WHAT NEEDS TO BE DONE:
Restate the records word for word. Include no pictures.

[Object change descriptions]
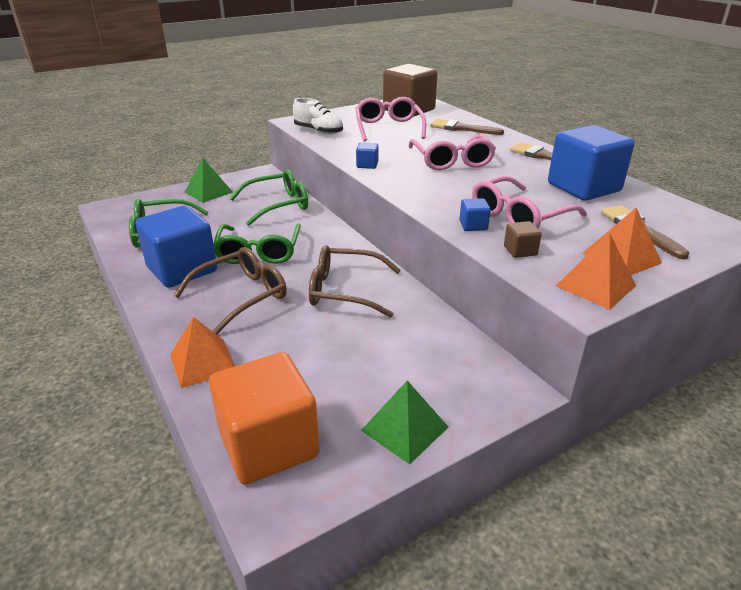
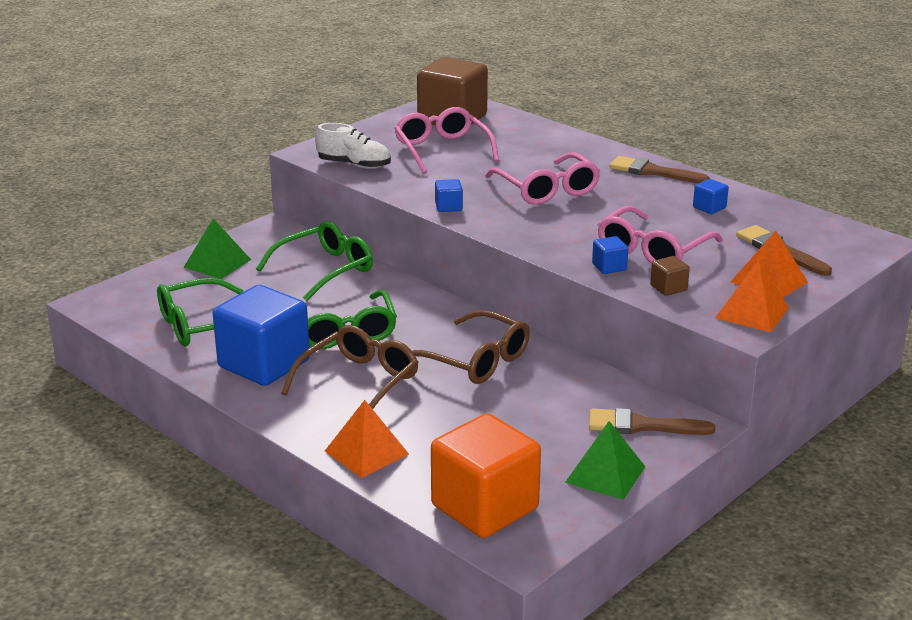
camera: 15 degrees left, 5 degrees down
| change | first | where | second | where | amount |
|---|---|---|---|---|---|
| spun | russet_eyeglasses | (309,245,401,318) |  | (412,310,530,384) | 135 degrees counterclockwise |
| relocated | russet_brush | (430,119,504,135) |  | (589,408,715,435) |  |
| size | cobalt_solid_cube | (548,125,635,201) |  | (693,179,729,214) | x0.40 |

PROBLEM SOLUTION:
camera: 15 degrees left, 5 degrees down
| change | first | where | second | where | amount |
|---|---|---|---|---|---|
| spun | russet_eyeglasses | (309,245,401,318) |  | (412,310,530,384) | 135 degrees counterclockwise |
| relocated | russet_brush | (430,119,504,135) |  | (589,408,715,435) |  |
| size | cobalt_solid_cube | (548,125,635,201) |  | (693,179,729,214) | x0.40 |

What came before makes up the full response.